[Rows of spatial question data]
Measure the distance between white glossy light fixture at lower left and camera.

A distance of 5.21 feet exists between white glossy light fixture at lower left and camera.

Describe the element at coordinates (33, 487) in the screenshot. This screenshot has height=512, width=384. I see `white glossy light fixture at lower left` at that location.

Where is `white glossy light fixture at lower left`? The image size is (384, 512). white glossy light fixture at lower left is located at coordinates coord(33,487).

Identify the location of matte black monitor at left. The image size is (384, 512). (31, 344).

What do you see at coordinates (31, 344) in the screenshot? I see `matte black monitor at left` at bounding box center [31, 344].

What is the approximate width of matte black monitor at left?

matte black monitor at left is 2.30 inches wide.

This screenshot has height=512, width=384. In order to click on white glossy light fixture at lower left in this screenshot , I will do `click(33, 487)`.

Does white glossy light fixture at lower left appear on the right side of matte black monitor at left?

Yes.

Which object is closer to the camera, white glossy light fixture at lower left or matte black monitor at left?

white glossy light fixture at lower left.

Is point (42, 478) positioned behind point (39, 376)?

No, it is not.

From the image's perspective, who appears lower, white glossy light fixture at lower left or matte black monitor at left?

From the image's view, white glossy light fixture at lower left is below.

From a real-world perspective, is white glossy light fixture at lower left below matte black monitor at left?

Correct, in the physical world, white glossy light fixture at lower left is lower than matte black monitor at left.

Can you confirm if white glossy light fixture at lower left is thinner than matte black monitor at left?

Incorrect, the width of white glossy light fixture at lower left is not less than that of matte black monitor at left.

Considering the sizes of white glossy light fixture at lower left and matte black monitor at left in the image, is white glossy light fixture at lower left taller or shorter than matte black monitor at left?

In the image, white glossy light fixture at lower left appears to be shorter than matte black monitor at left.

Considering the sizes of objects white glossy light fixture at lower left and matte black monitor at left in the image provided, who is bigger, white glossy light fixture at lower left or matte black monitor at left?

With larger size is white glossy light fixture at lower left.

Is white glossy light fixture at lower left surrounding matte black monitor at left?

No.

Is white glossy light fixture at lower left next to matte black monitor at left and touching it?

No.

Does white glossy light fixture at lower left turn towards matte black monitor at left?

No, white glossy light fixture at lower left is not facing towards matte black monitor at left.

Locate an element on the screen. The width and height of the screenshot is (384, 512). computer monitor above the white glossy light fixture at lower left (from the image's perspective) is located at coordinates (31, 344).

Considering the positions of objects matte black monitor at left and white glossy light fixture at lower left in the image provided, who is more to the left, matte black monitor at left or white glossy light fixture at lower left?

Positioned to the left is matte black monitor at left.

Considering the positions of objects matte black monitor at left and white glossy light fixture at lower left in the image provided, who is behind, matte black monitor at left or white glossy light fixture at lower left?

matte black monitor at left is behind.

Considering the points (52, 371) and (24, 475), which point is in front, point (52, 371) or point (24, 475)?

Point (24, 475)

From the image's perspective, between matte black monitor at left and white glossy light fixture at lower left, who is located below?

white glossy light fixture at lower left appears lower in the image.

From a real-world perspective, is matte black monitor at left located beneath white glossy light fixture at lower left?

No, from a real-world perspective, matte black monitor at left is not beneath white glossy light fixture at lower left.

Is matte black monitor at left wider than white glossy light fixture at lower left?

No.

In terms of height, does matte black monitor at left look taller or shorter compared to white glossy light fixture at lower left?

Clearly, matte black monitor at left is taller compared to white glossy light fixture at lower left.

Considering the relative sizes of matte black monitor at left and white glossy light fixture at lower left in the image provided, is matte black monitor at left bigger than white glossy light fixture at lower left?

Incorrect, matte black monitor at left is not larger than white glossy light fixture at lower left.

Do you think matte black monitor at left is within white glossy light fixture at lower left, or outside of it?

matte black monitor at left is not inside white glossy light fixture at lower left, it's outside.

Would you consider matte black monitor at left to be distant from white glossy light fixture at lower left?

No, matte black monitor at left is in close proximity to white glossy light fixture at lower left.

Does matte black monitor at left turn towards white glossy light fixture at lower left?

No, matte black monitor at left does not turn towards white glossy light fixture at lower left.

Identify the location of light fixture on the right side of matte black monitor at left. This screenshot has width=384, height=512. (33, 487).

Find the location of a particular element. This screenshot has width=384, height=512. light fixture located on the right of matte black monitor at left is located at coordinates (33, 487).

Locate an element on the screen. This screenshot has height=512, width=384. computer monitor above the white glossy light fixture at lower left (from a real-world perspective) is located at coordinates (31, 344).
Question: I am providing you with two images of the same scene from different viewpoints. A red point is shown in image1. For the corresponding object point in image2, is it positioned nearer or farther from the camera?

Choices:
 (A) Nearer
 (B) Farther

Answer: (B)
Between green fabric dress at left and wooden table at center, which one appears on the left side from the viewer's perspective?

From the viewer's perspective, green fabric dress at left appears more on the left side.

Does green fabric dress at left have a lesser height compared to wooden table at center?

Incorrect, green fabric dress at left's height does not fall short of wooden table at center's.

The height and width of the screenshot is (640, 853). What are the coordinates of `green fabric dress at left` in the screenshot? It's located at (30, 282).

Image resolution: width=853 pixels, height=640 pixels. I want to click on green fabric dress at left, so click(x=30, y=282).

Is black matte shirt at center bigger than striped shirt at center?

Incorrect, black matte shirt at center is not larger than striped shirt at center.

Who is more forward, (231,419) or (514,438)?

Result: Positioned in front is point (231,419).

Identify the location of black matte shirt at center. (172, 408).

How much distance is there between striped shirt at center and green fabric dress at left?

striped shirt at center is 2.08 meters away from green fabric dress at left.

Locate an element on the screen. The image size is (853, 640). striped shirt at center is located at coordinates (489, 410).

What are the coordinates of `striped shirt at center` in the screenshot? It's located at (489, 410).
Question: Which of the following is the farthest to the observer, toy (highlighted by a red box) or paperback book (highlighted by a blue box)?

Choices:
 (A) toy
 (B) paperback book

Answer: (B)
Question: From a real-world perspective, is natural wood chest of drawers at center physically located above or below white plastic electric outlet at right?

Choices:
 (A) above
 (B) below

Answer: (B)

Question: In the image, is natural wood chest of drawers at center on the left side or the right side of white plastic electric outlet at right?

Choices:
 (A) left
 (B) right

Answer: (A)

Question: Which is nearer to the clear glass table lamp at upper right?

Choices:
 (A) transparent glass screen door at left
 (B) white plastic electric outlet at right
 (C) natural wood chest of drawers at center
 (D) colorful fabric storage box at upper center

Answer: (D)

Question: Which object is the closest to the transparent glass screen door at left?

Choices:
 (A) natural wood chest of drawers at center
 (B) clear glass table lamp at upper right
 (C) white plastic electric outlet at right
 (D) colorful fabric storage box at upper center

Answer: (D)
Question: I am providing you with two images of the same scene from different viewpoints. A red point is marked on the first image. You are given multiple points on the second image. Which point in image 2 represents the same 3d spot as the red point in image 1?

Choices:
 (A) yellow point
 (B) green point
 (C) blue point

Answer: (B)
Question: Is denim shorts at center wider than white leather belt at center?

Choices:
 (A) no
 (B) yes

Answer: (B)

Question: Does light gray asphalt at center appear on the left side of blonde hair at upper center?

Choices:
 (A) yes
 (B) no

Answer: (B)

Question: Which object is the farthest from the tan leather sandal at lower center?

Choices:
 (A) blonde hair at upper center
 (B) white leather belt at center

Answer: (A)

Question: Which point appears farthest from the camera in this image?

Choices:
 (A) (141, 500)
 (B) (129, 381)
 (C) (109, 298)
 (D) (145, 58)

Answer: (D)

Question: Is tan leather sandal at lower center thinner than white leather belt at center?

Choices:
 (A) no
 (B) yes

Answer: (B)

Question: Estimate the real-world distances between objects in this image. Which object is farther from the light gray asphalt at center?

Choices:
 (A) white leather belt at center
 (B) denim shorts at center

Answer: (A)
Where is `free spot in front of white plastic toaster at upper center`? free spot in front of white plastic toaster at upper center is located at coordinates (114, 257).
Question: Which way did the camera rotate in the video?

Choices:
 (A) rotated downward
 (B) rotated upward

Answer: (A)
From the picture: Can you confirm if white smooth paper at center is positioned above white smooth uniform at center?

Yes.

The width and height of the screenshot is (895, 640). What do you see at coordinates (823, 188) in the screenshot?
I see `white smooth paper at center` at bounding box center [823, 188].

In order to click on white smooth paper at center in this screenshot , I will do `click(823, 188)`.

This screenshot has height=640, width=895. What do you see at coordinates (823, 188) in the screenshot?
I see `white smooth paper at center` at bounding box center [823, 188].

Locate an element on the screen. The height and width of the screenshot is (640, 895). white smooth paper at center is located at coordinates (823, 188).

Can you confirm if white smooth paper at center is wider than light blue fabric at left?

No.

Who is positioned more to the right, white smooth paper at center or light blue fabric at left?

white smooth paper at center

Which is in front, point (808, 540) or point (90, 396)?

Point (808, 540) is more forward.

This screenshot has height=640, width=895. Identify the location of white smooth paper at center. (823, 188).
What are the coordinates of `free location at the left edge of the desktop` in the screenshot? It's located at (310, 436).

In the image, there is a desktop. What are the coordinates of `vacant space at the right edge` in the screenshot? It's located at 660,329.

▶ _WRITTEN INSTRUCTION_:
Edit the lines between the one containing "What is the" and the one containing "From the image's perspective, who", inclusive, so that "matte black monitor at left" becomes "dark monitor on the left" throughout, with nothing else changed. Give back only those lines.

▶ _TASK RESULT_:
What is the approximate width of dark monitor on the left?

dark monitor on the left is 2.30 inches wide.

This screenshot has height=512, width=384. In order to click on white glossy light fixture at lower left in this screenshot , I will do `click(33, 487)`.

Does white glossy light fixture at lower left appear on the right side of dark monitor on the left?

Yes.

Which object is closer to the camera, white glossy light fixture at lower left or dark monitor on the left?

white glossy light fixture at lower left.

Is point (42, 478) positioned behind point (39, 376)?

No, it is not.

From the image's perspective, who appears lower, white glossy light fixture at lower left or dark monitor on the left?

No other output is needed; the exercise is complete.